### Task description
Restate word for word only the lines running from the one with "new,,,white_plate,582 452 727" to the end of the data, both ends included. Omit any pictures.

[Dataset records]
[Start of section]

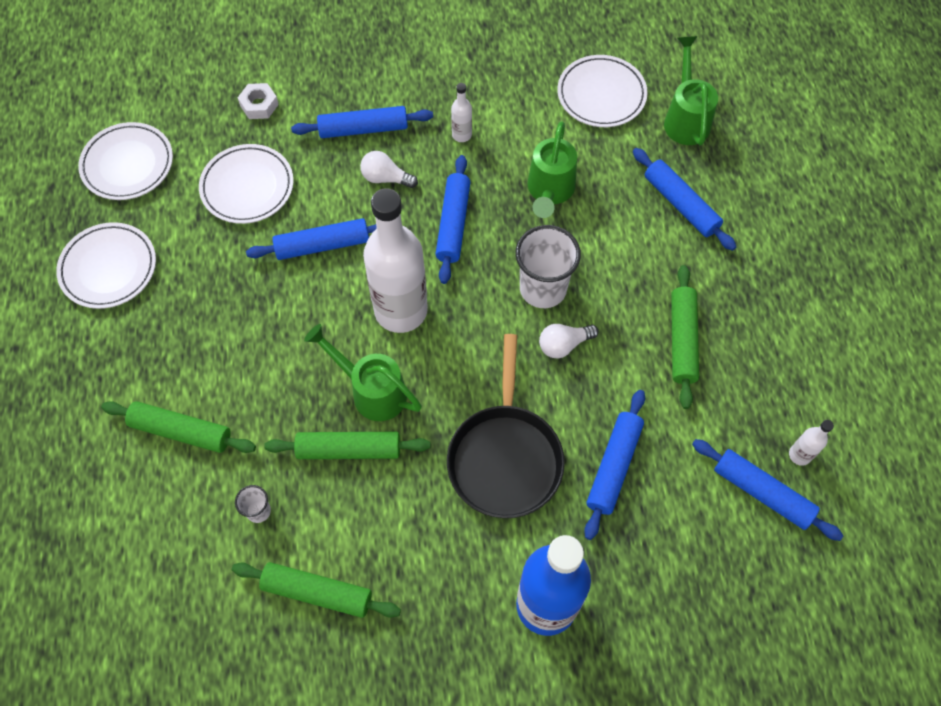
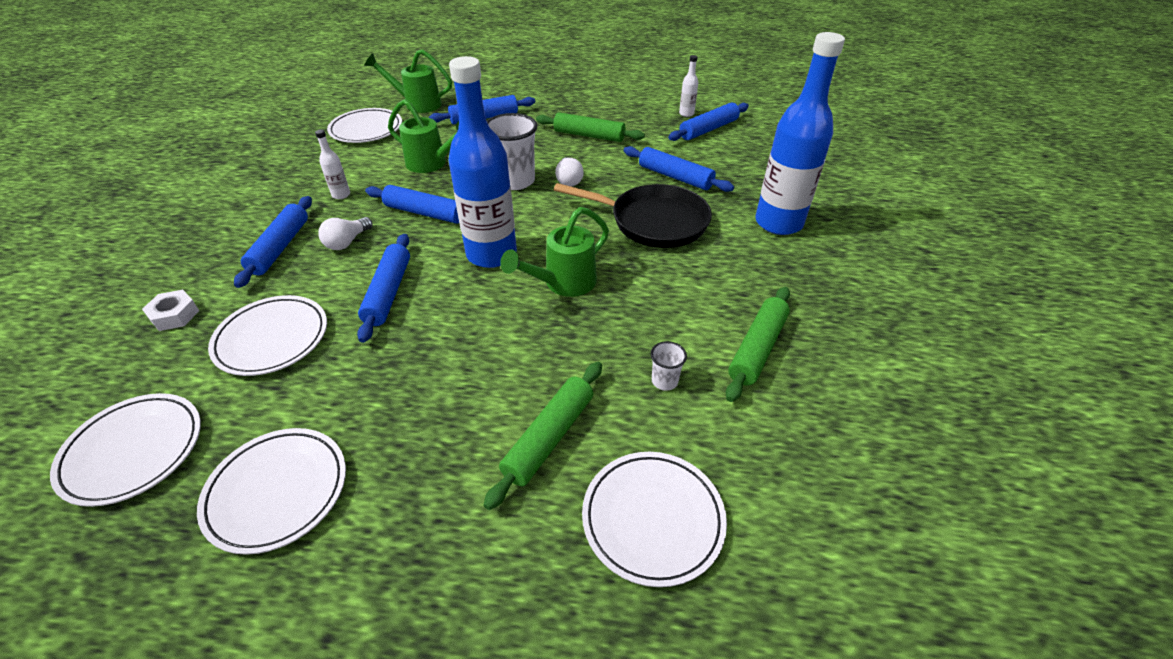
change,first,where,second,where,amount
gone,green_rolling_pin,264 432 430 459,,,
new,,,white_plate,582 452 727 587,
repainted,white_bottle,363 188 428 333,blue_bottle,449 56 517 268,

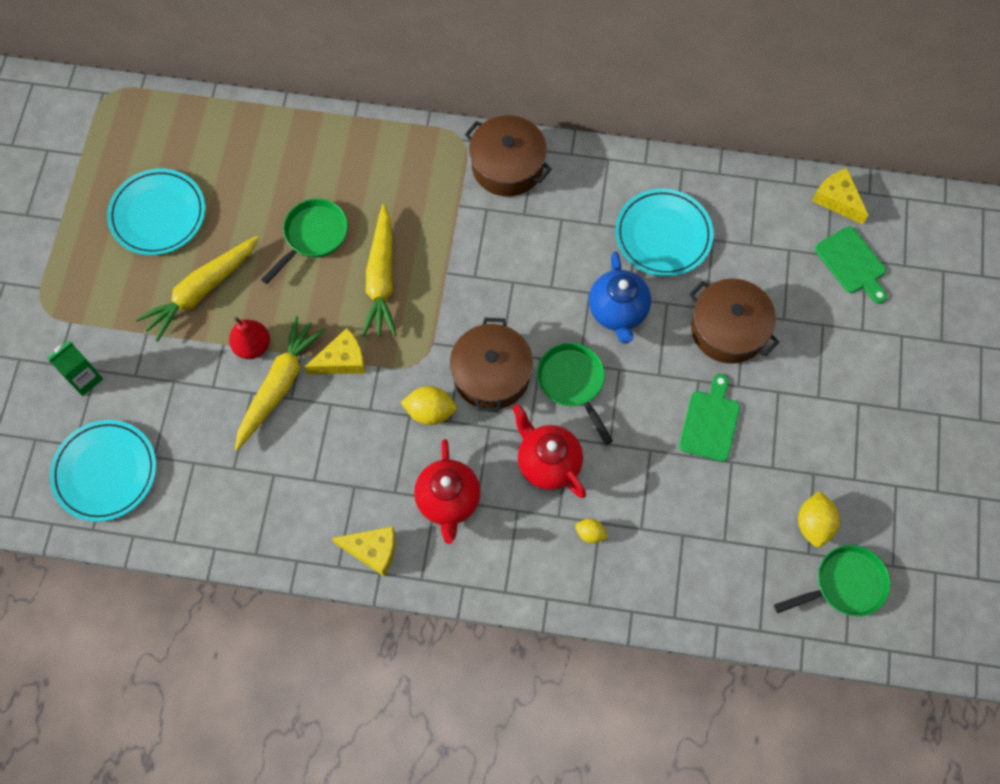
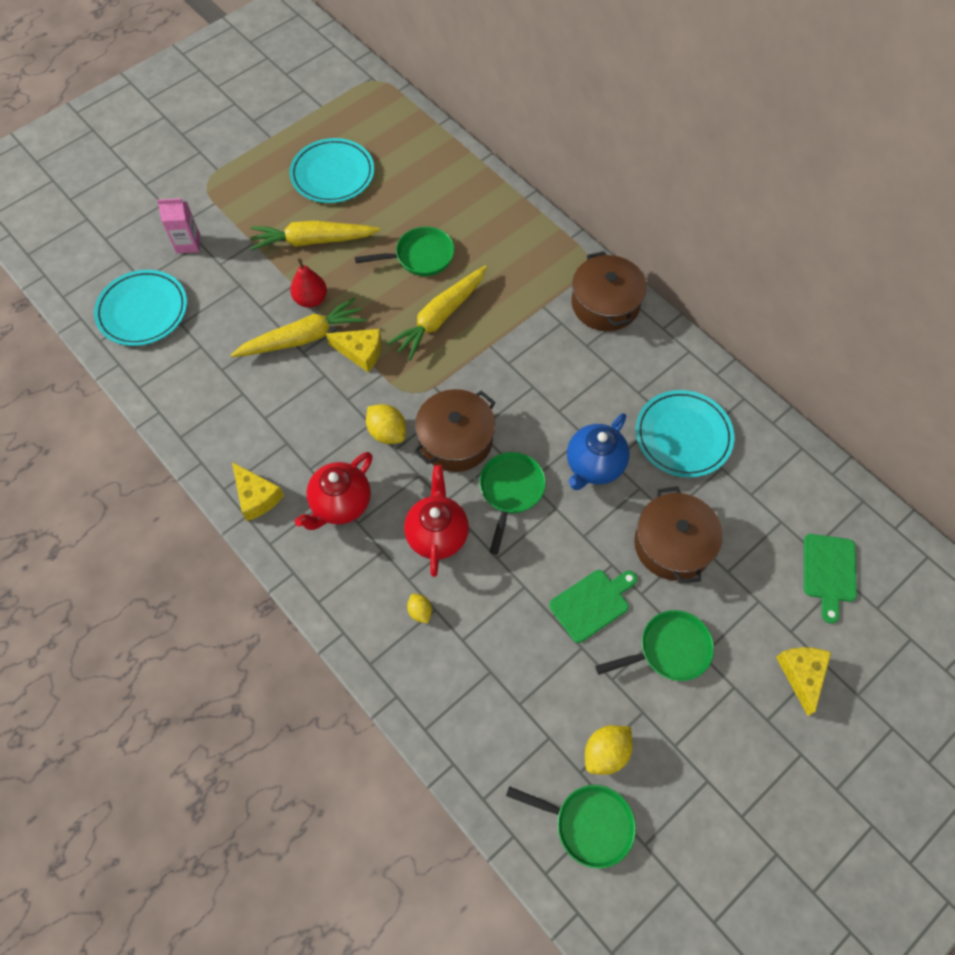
change,first,where,second,where,amount
new,,,green_pan,595 610 714 681,
shifted,yellow_cheese,812 168 868 225,,776 647 831 716,
repainted,green_carton,47 341 103 396,pink_carton,157 198 200 253,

[End of section]

### The answer
new,,,white_plate,582 452 727 587,
repainted,white_bottle,363 188 428 333,blue_bottle,449 56 517 268,

change,first,where,second,where,amount
new,,,green_pan,595 610 714 681,
shifted,yellow_cheese,812 168 868 225,,776 647 831 716,
repainted,green_carton,47 341 103 396,pink_carton,157 198 200 253,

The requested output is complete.